_THE PROBLEM:_ Word for word, retype the tail of the data below, starting with the line that has "R103: 24 (5V, NET5) -> 24 (DGND, NET5)" and including the last line.

+++ EXERCISE MATERIAL

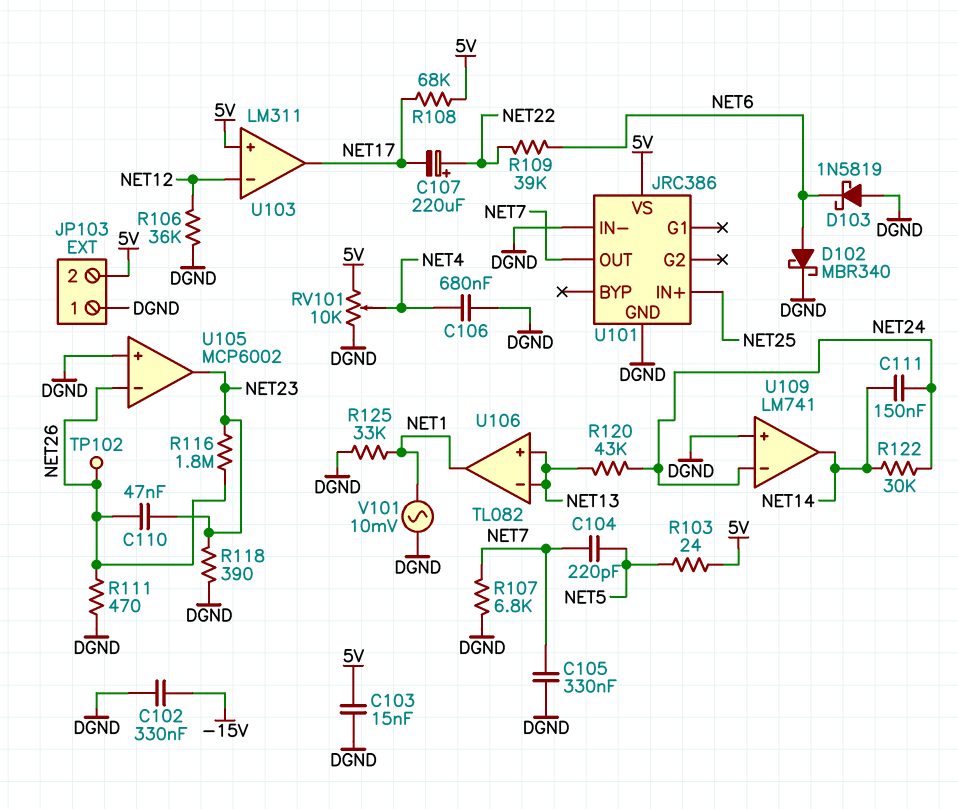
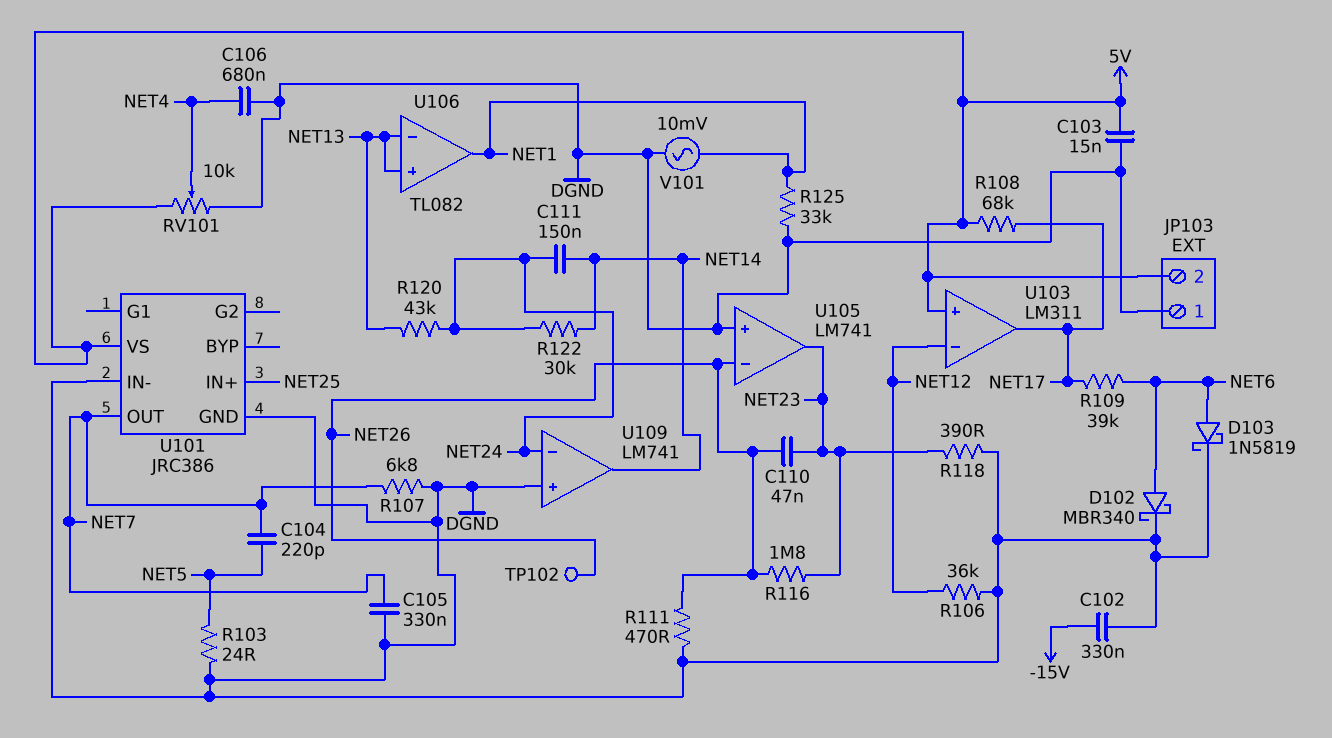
C107: 220uF (plus NET22, minus NET17) -> none
D103: schottky 1N5819 (A DGND, K NET6) -> schottky 1N5819 (A NET6, K DGND)
R103: 24 (5V, NET5) -> 24 (DGND, NET5)
R109: 39k (NET6, NET22) -> 39k (NET6, NET17)
U105: MCP6002 -> LM741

++++++

_WRITTEN SOLUTION:_
R103: 24 (5V, NET5) -> 24 (DGND, NET5)
R109: 39k (NET6, NET22) -> 39k (NET6, NET17)
U105: MCP6002 -> LM741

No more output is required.